PROMPT: Extract every line below that contains the word "black".

EXERCISE MATERIAL:
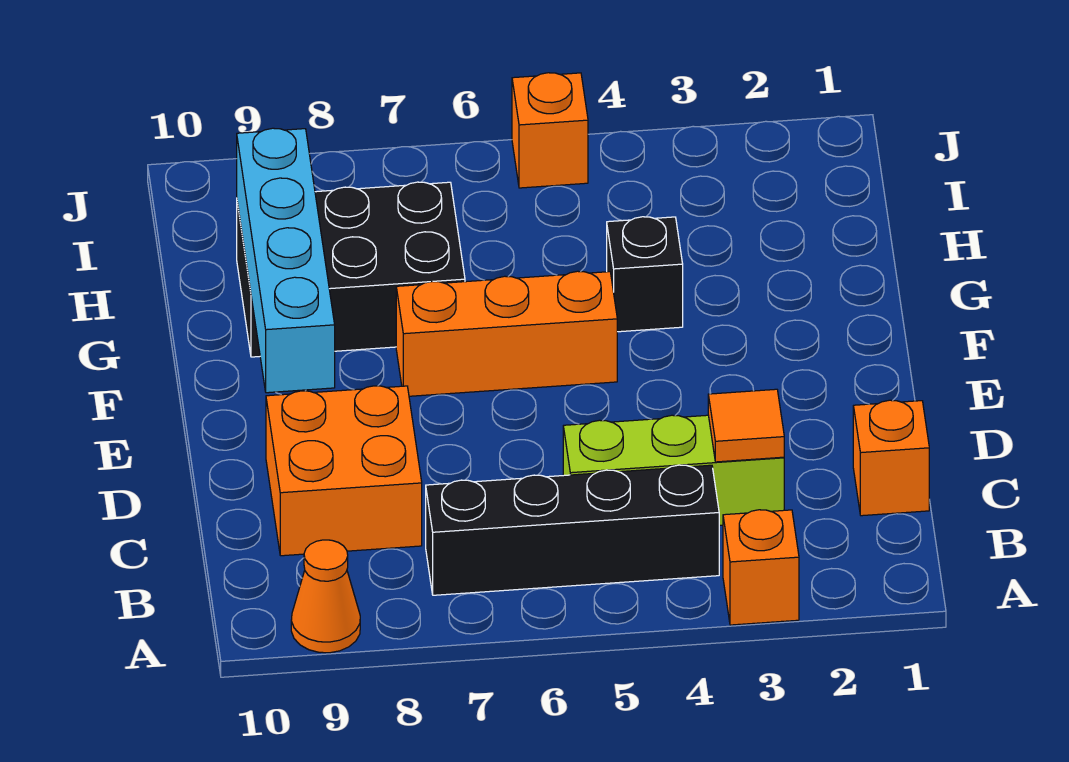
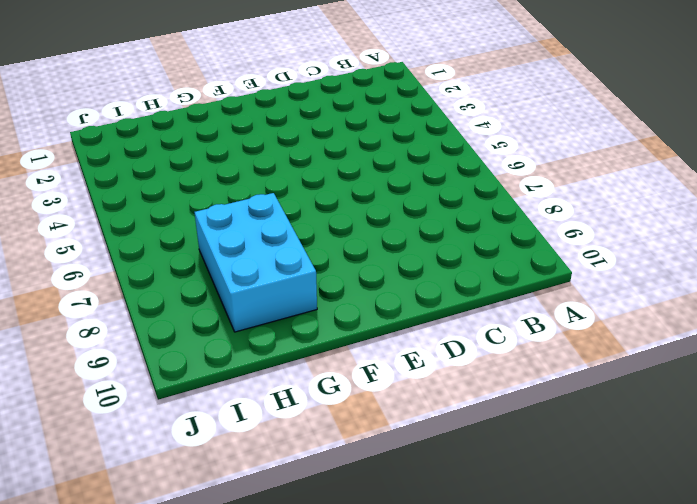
cyan 2x3 brick [195,193,317,332] -> black 2x3 brick [237,182,465,357]
none -> orange 1x1 brick [723,510,799,625]
none -> orange 1x1 cone [291,540,360,653]
none -> black 1x4 brick [426,465,719,595]

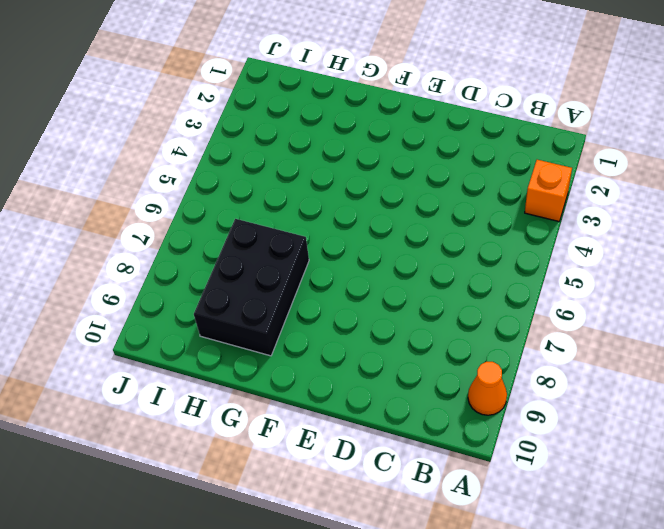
none -> black 1x4 brick [426,465,719,595]
none -> orange 1x1 brick [853,400,929,516]
none -> lime 1x3 brick [563,415,784,525]

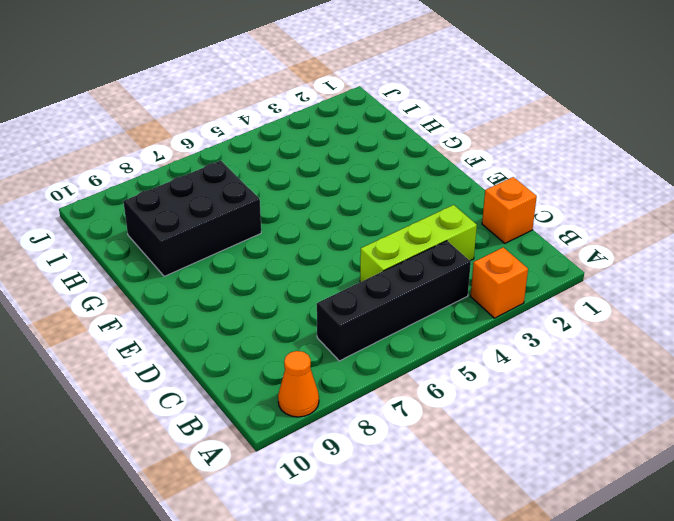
none -> orange 2x2 brick [266,386,422,556]
none -> orange 1x3 brick [396,271,617,396]
none -> black 1x1 brick [607,217,683,332]

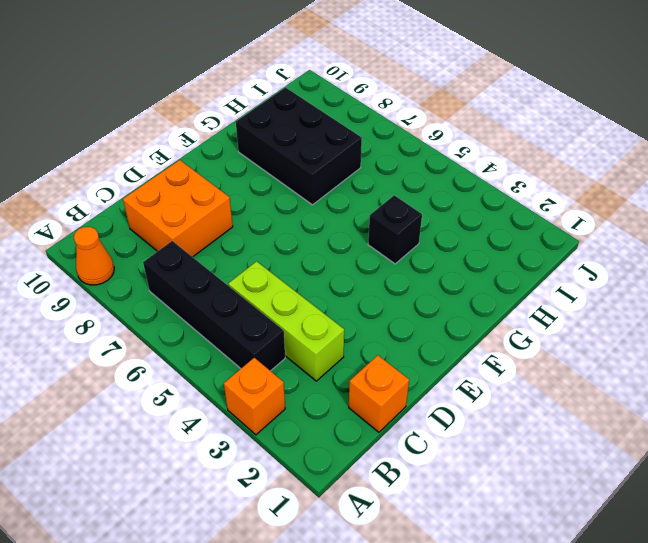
none -> orange 1x3 brick [396,271,617,396]
none -> orange 1x1 brick [512,73,588,188]
none -> orange 1x1 tile [708,389,784,462]

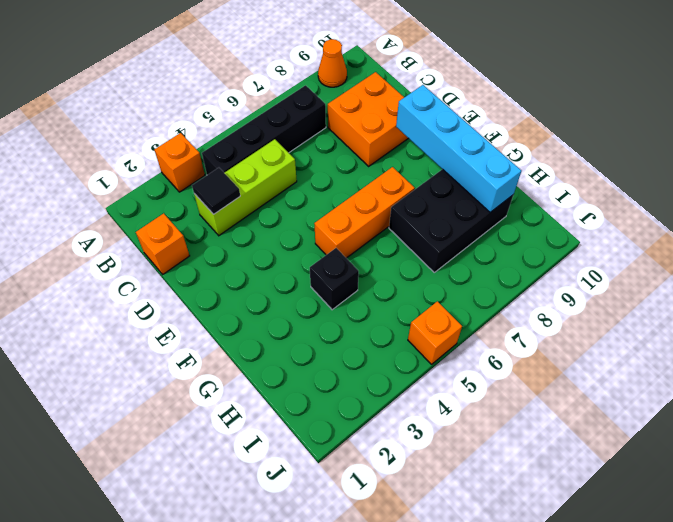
black 1x1 tile [192,168,240,214] -> orange 1x1 tile [708,389,784,462]

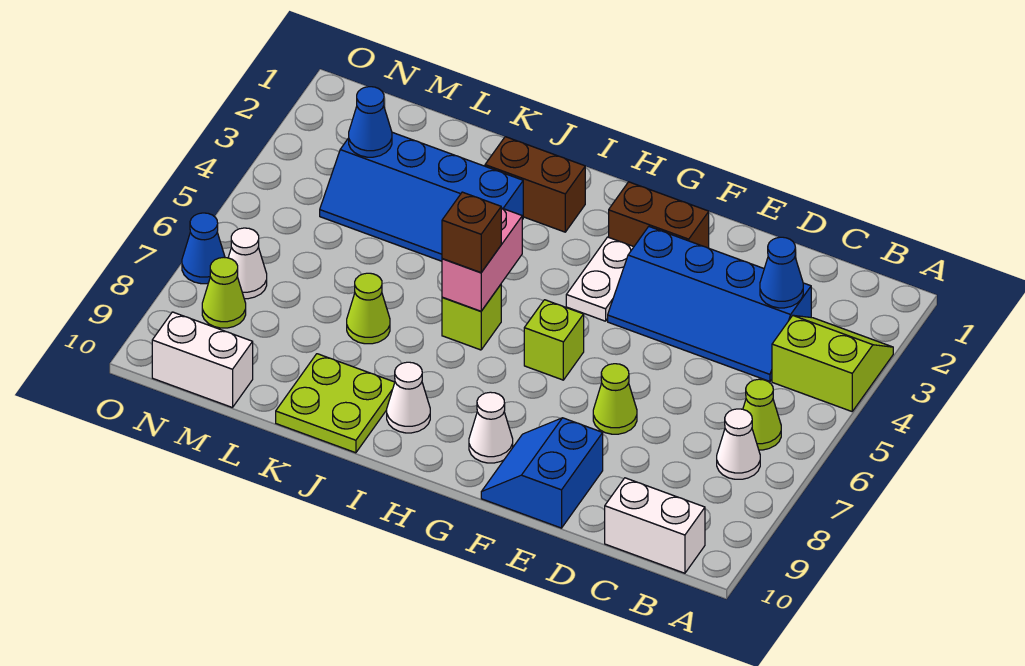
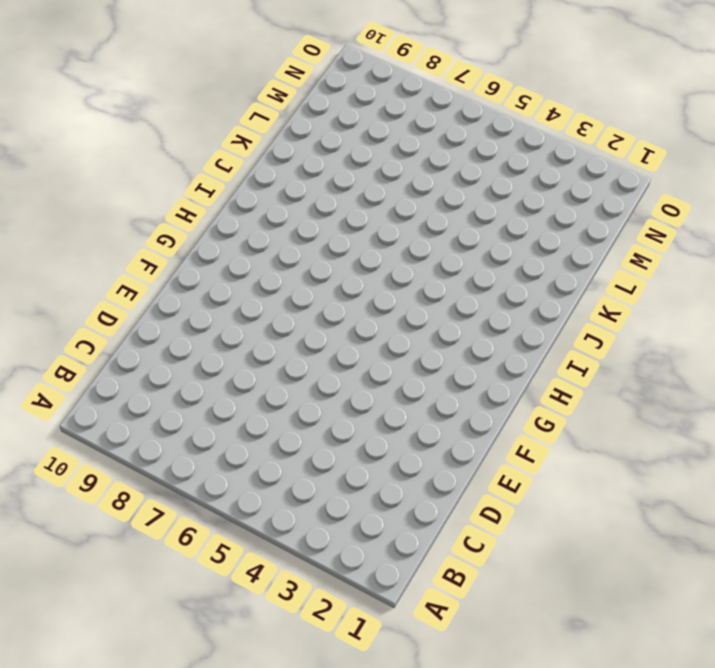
none -> lime 2x2 slope [772,315,893,411]
none -> lime 1x1 cone [743,379,781,450]
none -> white 1x1 cone [717,409,760,479]

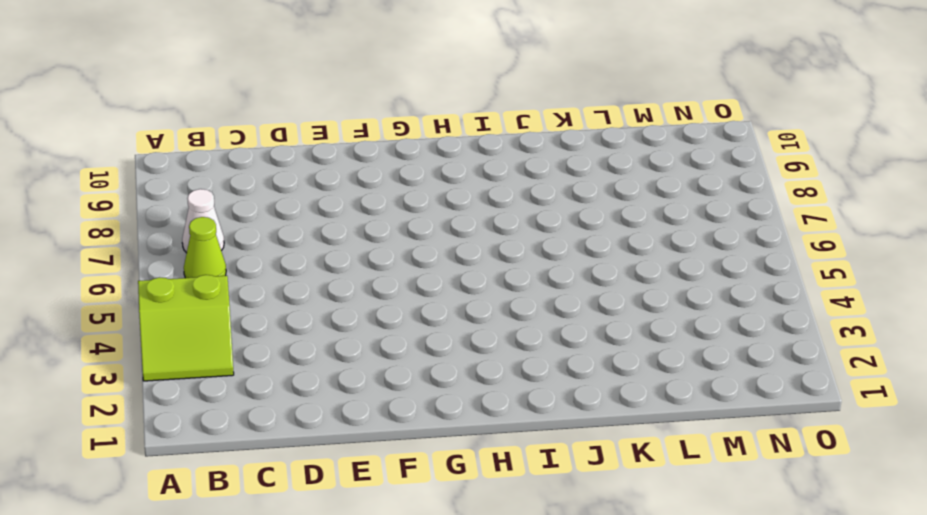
none -> white 1x2 brick [605,478,705,573]
none -> blue 2x4 slope [608,227,811,381]
none -> lime 1x1 cone [593,364,637,434]

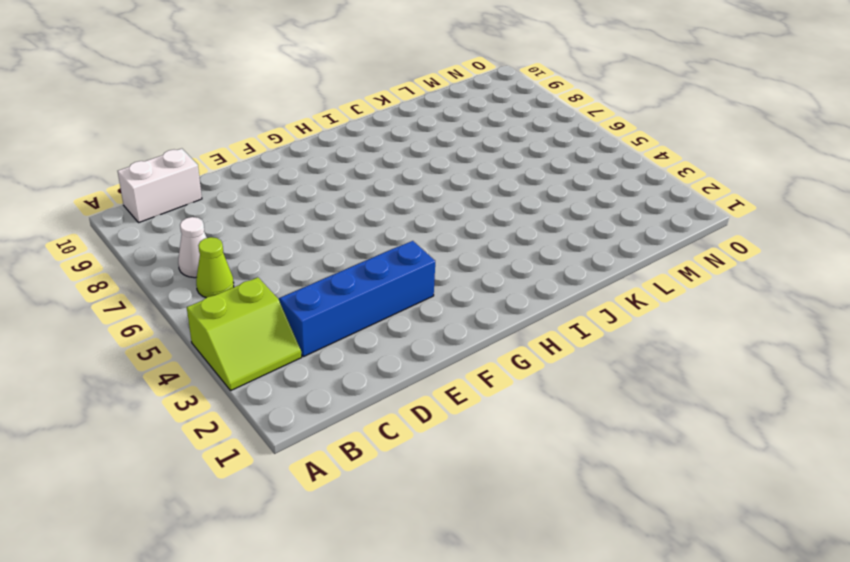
none -> lime 1x1 cone [593,364,637,434]
none -> blue 2x2 slope [481,418,603,528]
none -> brown 1x2 brick [609,182,709,248]

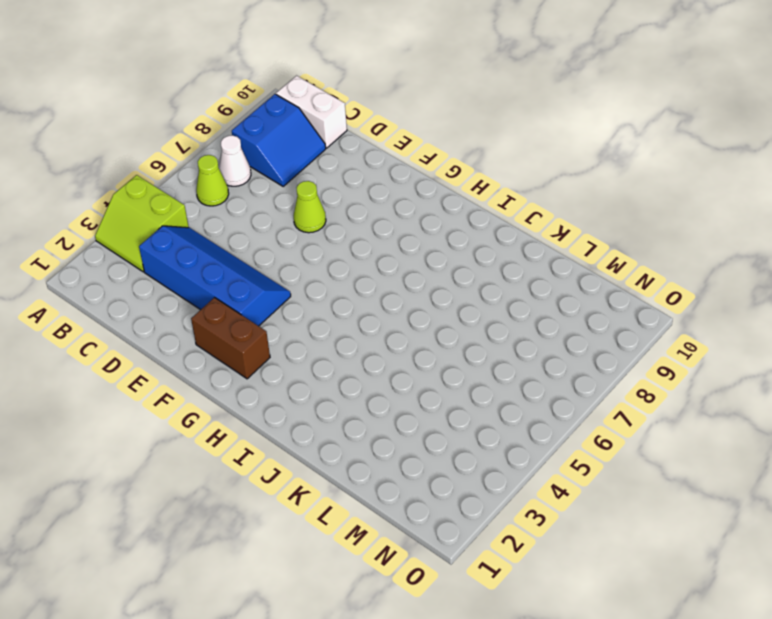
blue 2x2 slope [232,94,326,186] -> blue 2x2 slope moved to [481,418,603,528]
none -> white 1x2 plate [566,237,633,321]
none -> lime 1x1 brick [524,300,584,380]
none -> white 1x1 cone [469,392,513,463]

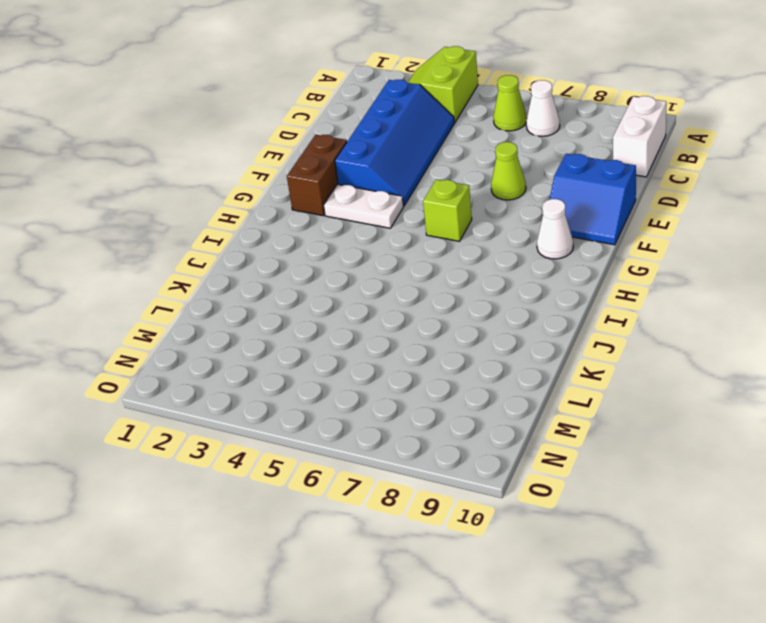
none -> brown 1x2 brick [485,137,585,232]
none -> lime 1x1 brick [442,285,501,350]
none -> white 1x1 cone [387,362,430,433]

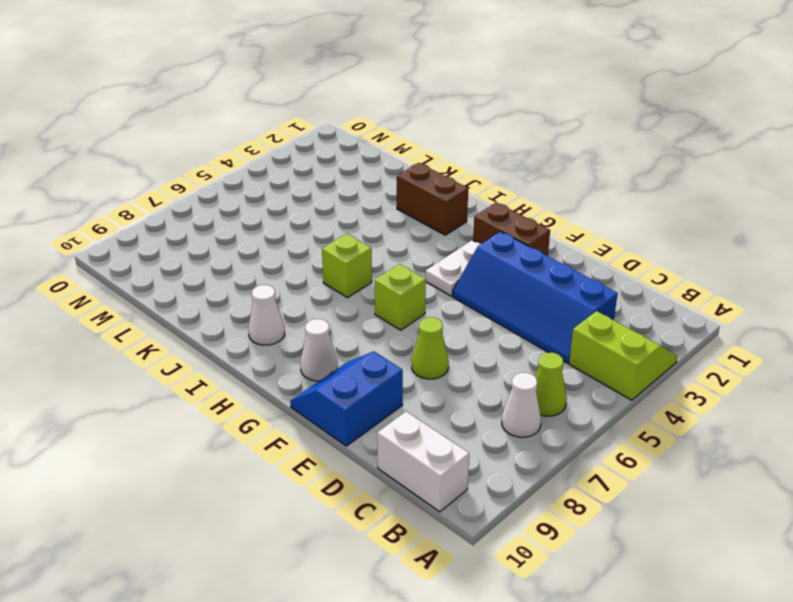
none -> blue 2x4 slope [320,132,523,261]
none -> lime 2x2 plate [276,354,395,453]
none -> lime 1x1 cone [347,273,390,344]

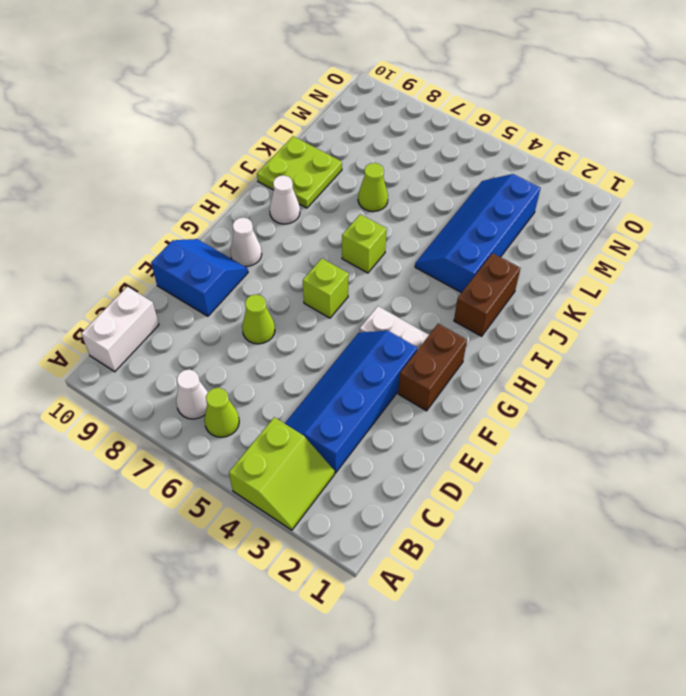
none -> white 1x2 brick [152,312,253,408]
none -> white 1x1 cone [228,228,267,299]
none -> lime 1x1 cone [202,257,246,328]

PROBLEM SOLUTION:
cyan 2x3 brick [195,193,317,332] -> black 2x3 brick [237,182,465,357]
none -> black 1x4 brick [426,465,719,595]
none -> black 1x4 brick [426,465,719,595]
none -> black 1x1 brick [607,217,683,332]
black 1x1 tile [192,168,240,214] -> orange 1x1 tile [708,389,784,462]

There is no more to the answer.